Transcribe each record exactly as it appears.

Start of Block

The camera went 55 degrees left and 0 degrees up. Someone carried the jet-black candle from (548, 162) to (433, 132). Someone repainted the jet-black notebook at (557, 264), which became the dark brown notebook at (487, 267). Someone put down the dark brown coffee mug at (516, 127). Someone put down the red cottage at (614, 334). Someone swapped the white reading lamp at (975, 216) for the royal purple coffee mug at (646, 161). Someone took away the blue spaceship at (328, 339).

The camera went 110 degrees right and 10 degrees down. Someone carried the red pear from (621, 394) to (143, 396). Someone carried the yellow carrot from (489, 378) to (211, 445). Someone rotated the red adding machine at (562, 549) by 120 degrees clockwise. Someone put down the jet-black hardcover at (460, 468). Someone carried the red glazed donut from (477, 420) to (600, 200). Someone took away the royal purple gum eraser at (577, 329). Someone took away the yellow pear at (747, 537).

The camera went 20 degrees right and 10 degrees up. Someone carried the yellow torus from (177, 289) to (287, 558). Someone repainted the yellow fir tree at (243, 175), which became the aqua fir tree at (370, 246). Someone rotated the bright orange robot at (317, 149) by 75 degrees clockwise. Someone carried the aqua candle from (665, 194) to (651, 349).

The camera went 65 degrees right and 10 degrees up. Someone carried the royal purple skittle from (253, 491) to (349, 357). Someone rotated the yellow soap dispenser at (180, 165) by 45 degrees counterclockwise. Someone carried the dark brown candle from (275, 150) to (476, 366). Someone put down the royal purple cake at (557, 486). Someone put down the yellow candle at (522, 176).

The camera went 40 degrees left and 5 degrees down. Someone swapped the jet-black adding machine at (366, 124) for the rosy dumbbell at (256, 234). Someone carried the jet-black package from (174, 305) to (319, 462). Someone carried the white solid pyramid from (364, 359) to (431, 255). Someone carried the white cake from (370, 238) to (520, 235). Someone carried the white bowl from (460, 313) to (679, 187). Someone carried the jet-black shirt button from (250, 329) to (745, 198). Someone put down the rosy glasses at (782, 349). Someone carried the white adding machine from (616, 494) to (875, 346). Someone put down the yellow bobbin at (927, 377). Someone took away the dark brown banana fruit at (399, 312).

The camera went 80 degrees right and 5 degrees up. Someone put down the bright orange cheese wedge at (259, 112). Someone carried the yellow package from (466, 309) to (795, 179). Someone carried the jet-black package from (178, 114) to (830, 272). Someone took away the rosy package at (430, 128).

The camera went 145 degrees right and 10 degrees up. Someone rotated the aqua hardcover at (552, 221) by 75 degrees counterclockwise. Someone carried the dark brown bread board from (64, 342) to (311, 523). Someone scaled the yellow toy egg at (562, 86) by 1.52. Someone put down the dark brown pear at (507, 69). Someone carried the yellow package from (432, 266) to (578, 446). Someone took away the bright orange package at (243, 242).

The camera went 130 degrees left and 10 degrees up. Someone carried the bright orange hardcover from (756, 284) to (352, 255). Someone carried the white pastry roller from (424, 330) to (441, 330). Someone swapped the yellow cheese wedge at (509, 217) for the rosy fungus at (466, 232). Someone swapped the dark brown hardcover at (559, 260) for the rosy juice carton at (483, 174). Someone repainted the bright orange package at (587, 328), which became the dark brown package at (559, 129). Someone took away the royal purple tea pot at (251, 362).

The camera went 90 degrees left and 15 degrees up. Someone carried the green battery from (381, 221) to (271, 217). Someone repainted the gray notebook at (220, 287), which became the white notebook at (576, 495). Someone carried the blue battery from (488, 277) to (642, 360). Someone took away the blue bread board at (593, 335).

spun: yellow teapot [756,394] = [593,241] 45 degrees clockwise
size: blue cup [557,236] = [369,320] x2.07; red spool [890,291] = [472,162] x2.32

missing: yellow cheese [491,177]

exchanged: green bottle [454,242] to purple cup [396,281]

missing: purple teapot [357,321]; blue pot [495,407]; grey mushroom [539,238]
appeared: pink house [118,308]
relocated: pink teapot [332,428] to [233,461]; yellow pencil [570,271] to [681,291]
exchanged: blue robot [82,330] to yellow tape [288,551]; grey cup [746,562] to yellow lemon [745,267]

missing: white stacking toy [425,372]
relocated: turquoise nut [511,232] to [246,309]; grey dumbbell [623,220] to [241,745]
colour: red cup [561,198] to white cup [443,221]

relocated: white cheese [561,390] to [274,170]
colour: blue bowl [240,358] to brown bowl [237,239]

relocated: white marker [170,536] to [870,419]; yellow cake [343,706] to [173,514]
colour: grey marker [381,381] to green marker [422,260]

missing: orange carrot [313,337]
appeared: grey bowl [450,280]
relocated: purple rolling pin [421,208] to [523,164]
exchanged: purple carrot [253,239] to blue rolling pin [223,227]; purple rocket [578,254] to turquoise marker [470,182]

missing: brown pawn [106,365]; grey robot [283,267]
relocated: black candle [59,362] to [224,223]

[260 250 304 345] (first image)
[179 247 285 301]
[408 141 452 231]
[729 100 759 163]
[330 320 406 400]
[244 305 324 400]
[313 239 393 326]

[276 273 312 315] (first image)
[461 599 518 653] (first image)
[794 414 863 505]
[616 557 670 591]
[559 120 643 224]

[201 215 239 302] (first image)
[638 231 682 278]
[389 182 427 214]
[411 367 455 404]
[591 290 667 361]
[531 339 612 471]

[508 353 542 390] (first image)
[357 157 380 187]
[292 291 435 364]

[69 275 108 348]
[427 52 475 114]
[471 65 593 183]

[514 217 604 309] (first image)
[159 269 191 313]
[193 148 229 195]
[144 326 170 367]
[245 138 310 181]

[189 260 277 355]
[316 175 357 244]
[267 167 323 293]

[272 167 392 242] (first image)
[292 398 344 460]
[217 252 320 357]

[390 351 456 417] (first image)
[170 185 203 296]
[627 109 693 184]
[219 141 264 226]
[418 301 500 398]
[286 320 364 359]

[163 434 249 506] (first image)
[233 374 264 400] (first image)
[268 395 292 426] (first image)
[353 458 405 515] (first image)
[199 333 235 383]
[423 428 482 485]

End of Block

§ **The completed task**
The camera went 55 degrees left and 0 degrees up. Someone carried the jet-black candle from (548, 162) to (433, 132). Someone repainted the jet-black notebook at (557, 264), which became the dark brown notebook at (487, 267). Someone put down the dark brown coffee mug at (516, 127). Someone put down the red cottage at (614, 334). Someone swapped the white reading lamp at (975, 216) for the royal purple coffee mug at (646, 161). Someone took away the blue spaceship at (328, 339).

The camera went 110 degrees right and 10 degrees down. Someone carried the red pear from (621, 394) to (143, 396). Someone carried the yellow carrot from (489, 378) to (211, 445). Someone rotated the red adding machine at (562, 549) by 120 degrees clockwise. Someone put down the jet-black hardcover at (460, 468). Someone carried the red glazed donut from (477, 420) to (600, 200). Someone took away the royal purple gum eraser at (577, 329). Someone took away the yellow pear at (747, 537).

The camera went 20 degrees right and 10 degrees up. Someone carried the yellow torus from (177, 289) to (287, 558). Someone repainted the yellow fir tree at (243, 175), which became the aqua fir tree at (370, 246). Someone rotated the bright orange robot at (317, 149) by 75 degrees clockwise. Someone carried the aqua candle from (665, 194) to (651, 349).

The camera went 65 degrees right and 10 degrees up. Someone carried the royal purple skittle from (253, 491) to (349, 357). Someone rotated the yellow soap dispenser at (180, 165) by 45 degrees counterclockwise. Someone carried the dark brown candle from (275, 150) to (476, 366). Someone put down the royal purple cake at (557, 486). Someone put down the yellow candle at (522, 176).

The camera went 40 degrees left and 5 degrees down. Someone swapped the jet-black adding machine at (366, 124) for the rosy dumbbell at (256, 234). Someone carried the jet-black package from (174, 305) to (319, 462). Someone carried the white solid pyramid from (364, 359) to (431, 255). Someone carried the white cake from (370, 238) to (520, 235). Someone carried the white bowl from (460, 313) to (679, 187). Someone carried the jet-black shirt button from (250, 329) to (745, 198). Someone put down the rosy glasses at (782, 349). Someone carried the white adding machine from (616, 494) to (875, 346). Someone put down the yellow bobbin at (927, 377). Someone took away the dark brown banana fruit at (399, 312).

The camera went 80 degrees right and 5 degrees up. Someone put down the bright orange cheese wedge at (259, 112). Someone carried the yellow package from (466, 309) to (795, 179). Someone carried the jet-black package from (178, 114) to (830, 272). Someone took away the rosy package at (430, 128).

The camera went 145 degrees right and 10 degrees up. Someone rotated the aqua hardcover at (552, 221) by 75 degrees counterclockwise. Someone carried the dark brown bread board from (64, 342) to (311, 523). Someone scaled the yellow toy egg at (562, 86) by 1.52. Someone put down the dark brown pear at (507, 69). Someone carried the yellow package from (432, 266) to (578, 446). Someone took away the bright orange package at (243, 242).

The camera went 130 degrees left and 10 degrees up. Someone carried the bright orange hardcover from (756, 284) to (352, 255). Someone carried the white pastry roller from (424, 330) to (441, 330). Someone swapped the yellow cheese wedge at (509, 217) for the rosy fungus at (466, 232). Someone swapped the dark brown hardcover at (559, 260) for the rosy juice carton at (483, 174). Someone repainted the bright orange package at (587, 328), which became the dark brown package at (559, 129). Someone took away the royal purple tea pot at (251, 362).

The camera went 90 degrees left and 15 degrees up. Someone carried the green battery from (381, 221) to (271, 217). Someone repainted the gray notebook at (220, 287), which became the white notebook at (576, 495). Someone carried the blue battery from (488, 277) to (642, 360). Someone took away the blue bread board at (593, 335).

spun: yellow teapot [756,394] = [593,241] 45 degrees clockwise
size: blue cup [557,236] = [369,320] x2.07; red spool [890,291] = [472,162] x2.32

missing: yellow cheese [491,177]

exchanged: green bottle [454,242] to purple cup [396,281]

missing: purple teapot [357,321]; blue pot [495,407]; grey mushroom [539,238]
appeared: pink house [118,308]
relocated: pink teapot [332,428] to [233,461]; yellow pencil [570,271] to [681,291]
exchanged: blue robot [82,330] to yellow tape [288,551]; grey cup [746,562] to yellow lemon [745,267]

missing: white stacking toy [425,372]
relocated: turquoise nut [511,232] to [246,309]; grey dumbbell [623,220] to [241,745]
colour: red cup [561,198] to white cup [443,221]

relocated: white cheese [561,390] to [274,170]
colour: blue bowl [240,358] to brown bowl [237,239]

relocated: white marker [170,536] to [870,419]; yellow cake [343,706] to [173,514]
colour: grey marker [381,381] to green marker [422,260]

missing: orange carrot [313,337]
appeared: grey bowl [450,280]
relocated: purple rolling pin [421,208] to [523,164]
exchanged: purple carrot [253,239] to blue rolling pin [223,227]; purple rocket [578,254] to turquoise marker [470,182]

missing: brown pawn [106,365]; grey robot [283,267]
relocated: black candle [59,362] to [224,223]

[260 250 304 345] (first image)
[179 247 285 301]
[408 141 452 231]
[729 100 759 163]
[330 320 406 400]
[244 305 324 400]
[313 239 393 326]

[276 273 312 315] (first image)
[461 599 518 653] (first image)
[794 414 863 505]
[616 557 670 591]
[559 120 643 224]

[201 215 239 302] (first image)
[638 231 682 278]
[389 182 427 214]
[411 367 455 404]
[591 290 667 361]
[531 339 612 471]

[508 353 542 390] (first image)
[357 157 380 187]
[292 291 435 364]

[69 275 108 348]
[427 52 475 114]
[471 65 593 183]

[514 217 604 309] (first image)
[159 269 191 313]
[193 148 229 195]
[144 326 170 367]
[245 138 310 181]

[189 260 277 355]
[316 175 357 244]
[267 167 323 293]

[272 167 392 242] (first image)
[292 398 344 460]
[217 252 320 357]

[390 351 456 417] (first image)
[170 185 203 296]
[627 109 693 184]
[219 141 264 226]
[418 301 500 398]
[286 320 364 359]

[163 434 249 506] (first image)
[233 374 264 400] (first image)
[268 395 292 426] (first image)
[353 458 405 515] (first image)
[199 333 235 383]
[423 428 482 485]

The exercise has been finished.